▶ [Task description]
Echo the data below word for word and leave the pictures out.
### Recorded information ###
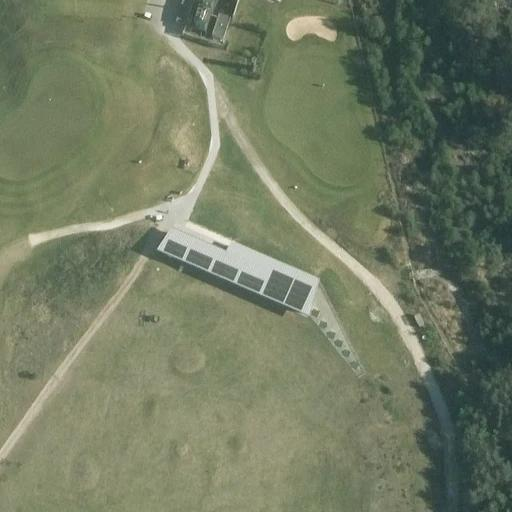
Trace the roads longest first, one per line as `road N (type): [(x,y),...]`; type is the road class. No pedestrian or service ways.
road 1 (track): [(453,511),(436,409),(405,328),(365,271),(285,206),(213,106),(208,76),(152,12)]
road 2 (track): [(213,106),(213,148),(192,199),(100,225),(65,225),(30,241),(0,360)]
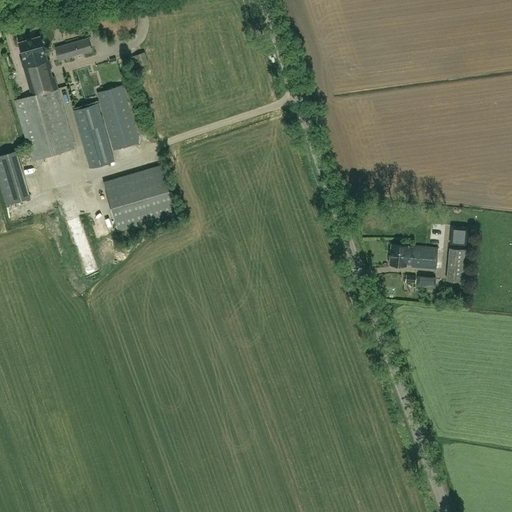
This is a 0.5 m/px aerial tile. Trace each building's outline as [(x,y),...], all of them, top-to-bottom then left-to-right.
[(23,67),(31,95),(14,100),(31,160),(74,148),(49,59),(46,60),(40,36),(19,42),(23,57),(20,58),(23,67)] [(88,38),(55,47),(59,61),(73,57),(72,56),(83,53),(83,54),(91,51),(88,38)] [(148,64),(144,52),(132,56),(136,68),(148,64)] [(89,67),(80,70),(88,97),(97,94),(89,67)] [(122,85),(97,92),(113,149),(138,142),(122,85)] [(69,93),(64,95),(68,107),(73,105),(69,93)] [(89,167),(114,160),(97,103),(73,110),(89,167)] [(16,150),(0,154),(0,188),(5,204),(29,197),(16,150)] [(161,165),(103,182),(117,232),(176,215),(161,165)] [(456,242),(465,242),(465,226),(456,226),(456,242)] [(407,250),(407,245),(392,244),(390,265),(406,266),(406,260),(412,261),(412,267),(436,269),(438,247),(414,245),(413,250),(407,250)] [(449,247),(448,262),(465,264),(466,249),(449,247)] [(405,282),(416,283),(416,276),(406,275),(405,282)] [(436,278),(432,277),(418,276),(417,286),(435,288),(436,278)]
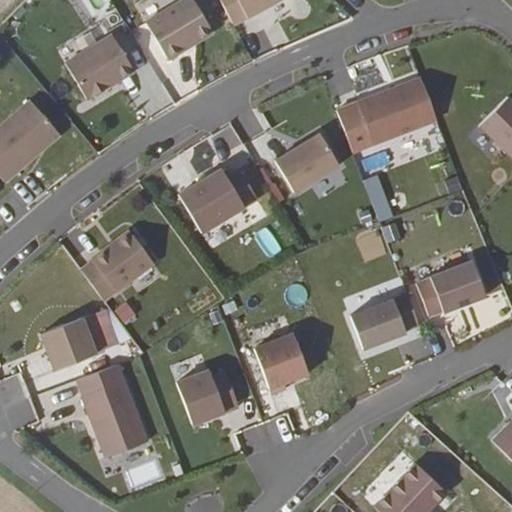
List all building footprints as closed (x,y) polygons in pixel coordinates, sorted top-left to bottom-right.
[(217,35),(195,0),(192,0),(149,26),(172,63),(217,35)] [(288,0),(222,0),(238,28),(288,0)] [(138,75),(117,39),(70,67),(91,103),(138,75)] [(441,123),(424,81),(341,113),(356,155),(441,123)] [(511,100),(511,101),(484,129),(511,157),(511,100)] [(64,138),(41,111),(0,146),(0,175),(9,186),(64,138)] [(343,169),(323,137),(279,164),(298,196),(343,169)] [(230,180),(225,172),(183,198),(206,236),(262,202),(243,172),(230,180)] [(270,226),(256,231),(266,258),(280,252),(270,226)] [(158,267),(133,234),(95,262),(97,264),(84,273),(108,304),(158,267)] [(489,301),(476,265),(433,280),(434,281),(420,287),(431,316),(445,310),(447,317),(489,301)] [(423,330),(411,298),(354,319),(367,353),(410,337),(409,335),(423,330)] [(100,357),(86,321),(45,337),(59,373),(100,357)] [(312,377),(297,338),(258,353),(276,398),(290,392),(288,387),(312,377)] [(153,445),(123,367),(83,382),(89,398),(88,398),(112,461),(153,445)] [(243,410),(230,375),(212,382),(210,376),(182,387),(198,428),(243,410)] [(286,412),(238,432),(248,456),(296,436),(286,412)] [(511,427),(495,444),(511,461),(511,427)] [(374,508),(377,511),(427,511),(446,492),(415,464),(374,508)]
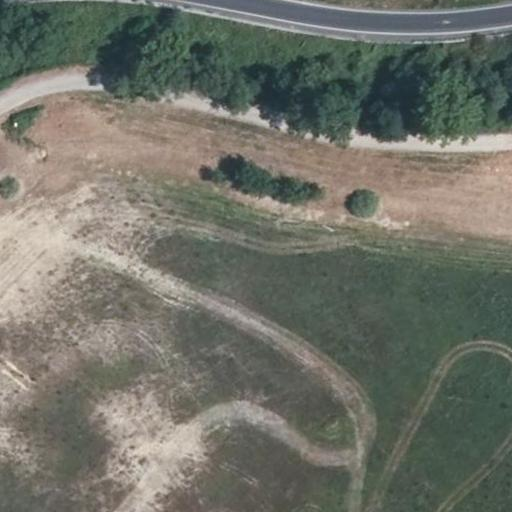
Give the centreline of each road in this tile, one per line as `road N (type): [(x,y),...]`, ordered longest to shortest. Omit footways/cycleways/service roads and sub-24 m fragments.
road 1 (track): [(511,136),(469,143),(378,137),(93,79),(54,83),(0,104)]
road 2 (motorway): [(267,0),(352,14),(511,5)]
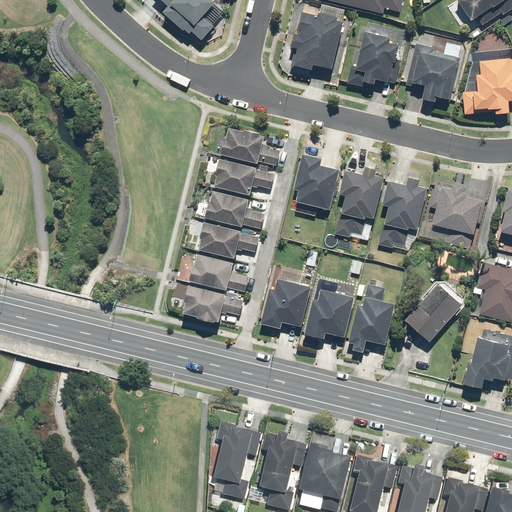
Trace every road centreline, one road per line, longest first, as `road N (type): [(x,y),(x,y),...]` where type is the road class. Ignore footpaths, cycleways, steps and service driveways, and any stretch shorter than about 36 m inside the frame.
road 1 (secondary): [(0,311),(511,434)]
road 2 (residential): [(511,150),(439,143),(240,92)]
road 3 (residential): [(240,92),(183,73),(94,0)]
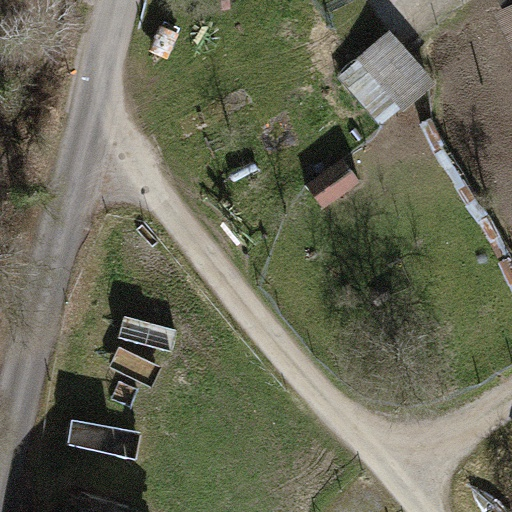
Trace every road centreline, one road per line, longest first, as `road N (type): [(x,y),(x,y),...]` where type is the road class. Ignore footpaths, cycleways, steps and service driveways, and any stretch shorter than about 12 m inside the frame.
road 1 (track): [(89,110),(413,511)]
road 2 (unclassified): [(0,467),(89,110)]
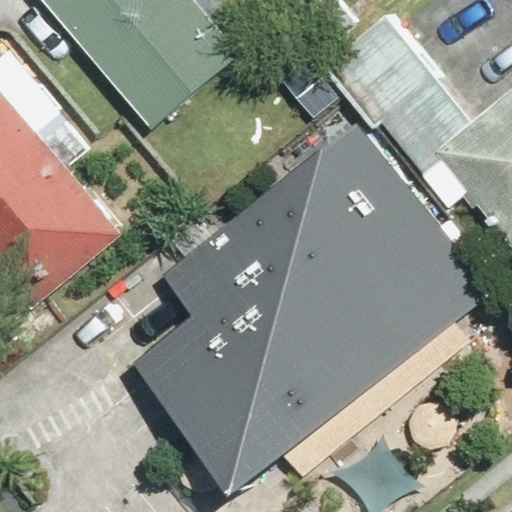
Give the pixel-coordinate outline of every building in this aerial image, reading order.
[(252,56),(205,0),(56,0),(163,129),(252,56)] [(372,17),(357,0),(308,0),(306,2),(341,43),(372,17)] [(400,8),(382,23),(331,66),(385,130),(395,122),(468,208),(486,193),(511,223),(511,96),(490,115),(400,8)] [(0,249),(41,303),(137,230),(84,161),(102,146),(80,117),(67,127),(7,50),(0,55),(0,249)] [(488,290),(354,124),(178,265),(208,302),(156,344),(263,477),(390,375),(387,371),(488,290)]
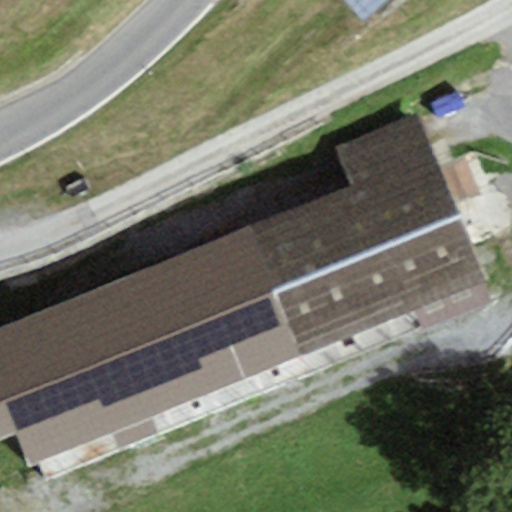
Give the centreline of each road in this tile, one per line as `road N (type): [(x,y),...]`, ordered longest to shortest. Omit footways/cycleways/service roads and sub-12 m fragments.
###
▶ [Result]
Trace the roads longest first, one per line as `road N (type): [(x,y),...]`; type is the road class. No pedestrian or service ways.
road 1 (track): [(453,511),(436,409),(405,328),(365,271),(285,206),(213,106),(208,76),(152,12)]
road 2 (track): [(213,106),(213,148),(192,199),(100,225),(65,225),(30,241),(0,360)]
This is a 0.5 m/px aerial tile. Trace each building's outline as [(x,y),...], all of them, top-to-bottom then left-to-right.
[(23,67),(31,95),(14,100),(31,160),(74,148),(49,59),(46,60),(40,36),(19,42),(23,57),(20,58),(23,67)] [(88,38),(55,47),(59,61),(73,57),(72,56),(83,53),(83,54),(91,51),(88,38)] [(148,64),(144,52),(132,56),(136,68),(148,64)] [(89,67),(80,70),(88,97),(97,94),(89,67)] [(122,85),(97,92),(113,149),(138,142),(122,85)] [(69,93),(64,95),(68,107),(73,105),(69,93)] [(89,167),(114,160),(97,103),(73,110),(89,167)] [(16,150),(0,154),(0,188),(5,204),(29,197),(16,150)] [(161,165),(103,182),(117,232),(176,215),(161,165)] [(456,242),(465,242),(465,226),(456,226),(456,242)] [(407,250),(407,245),(392,244),(390,265),(406,266),(406,260),(412,261),(412,267),(436,269),(438,247),(414,245),(413,250),(407,250)] [(449,247),(448,262),(465,264),(466,249),(449,247)] [(405,282),(416,283),(416,276),(406,275),(405,282)] [(436,278),(432,277),(418,276),(417,286),(435,288),(436,278)]
List all building footprints as closed (x,y) polygons in pixel coordinates, sorted top-left to bottom-right.
[(217,35),(195,0),(192,0),(149,26),(172,63),(217,35)] [(288,0),(222,0),(238,28),(288,0)] [(138,75),(117,39),(70,67),(91,103),(138,75)] [(441,123),(424,81),(341,113),(356,155),(441,123)] [(511,100),(511,101),(484,129),(511,157),(511,100)] [(64,138),(41,111),(0,146),(0,175),(9,186),(64,138)] [(343,169),(323,137),(279,164),(298,196),(343,169)] [(230,180),(225,172),(183,198),(206,236),(262,202),(243,172),(230,180)] [(270,226),(256,231),(266,258),(280,252),(270,226)] [(158,267),(133,234),(95,262),(97,264),(84,273),(108,304),(158,267)] [(489,301),(476,265),(433,280),(434,281),(420,287),(431,316),(445,310),(447,317),(489,301)] [(423,330),(411,298),(354,319),(367,353),(410,337),(409,335),(423,330)] [(100,357),(86,321),(45,337),(59,373),(100,357)] [(312,377),(297,338),(258,353),(276,398),(290,392),(288,387),(312,377)] [(153,445),(123,367),(83,382),(89,398),(88,398),(112,461),(153,445)] [(243,410),(230,375),(212,382),(210,376),(182,387),(198,428),(243,410)] [(286,412),(238,432),(248,456),(296,436),(286,412)] [(511,427),(495,444),(511,461),(511,427)] [(374,508),(377,511),(427,511),(446,492),(415,464),(374,508)]
Give the centreline of each road in this tile, one per line as `road N (type): [(x,y),...]`, ordered longest to shortest. Omit footways/cycleways/service roads and sub-24 m fragments.
road 1 (track): [(511,136),(469,143),(378,137),(93,79),(54,83),(0,104)]
road 2 (motorway): [(267,0),(352,14),(511,5)]
Trace every road centreline, one road per line, longest first, as `road N (type): [(x,y),(x,y),...]` where type is the road class. Ignore footpaths, cycleways, steps and service driveways, and any stretch shorter than about 36 m inside the frame.
road 1 (secondary): [(0,311),(511,434)]
road 2 (residential): [(511,150),(439,143),(240,92)]
road 3 (residential): [(240,92),(183,73),(94,0)]
Trace every road centreline, one road per line, longest first, as `road N (type): [(x,y),(x,y),...]` where type is the road class. Ignore footpaths, cycleways, steps and service driveways, and any stretch shorter than about 12 m inside the frame.
road 1 (track): [(89,110),(413,511)]
road 2 (unclassified): [(0,467),(89,110)]
Give the pixel-coordinate outline of every building in this aerial image, reading order.
[(252,56),(205,0),(56,0),(163,129),(252,56)] [(372,17),(357,0),(308,0),(306,2),(341,43),(372,17)] [(400,8),(382,23),(331,66),(385,130),(395,122),(468,208),(486,193),(511,223),(511,96),(490,115),(400,8)] [(0,249),(41,303),(137,230),(84,161),(102,146),(80,117),(67,127),(7,50),(0,55),(0,249)] [(488,290),(354,124),(178,265),(208,302),(156,344),(263,477),(390,375),(387,371),(488,290)]
Give the centreline of each road in this tile, one per line as `road N (type): [(x,y),...]`, ordered longest to shortest. Omit footways/cycleways/service roads and sub-12 m fragments.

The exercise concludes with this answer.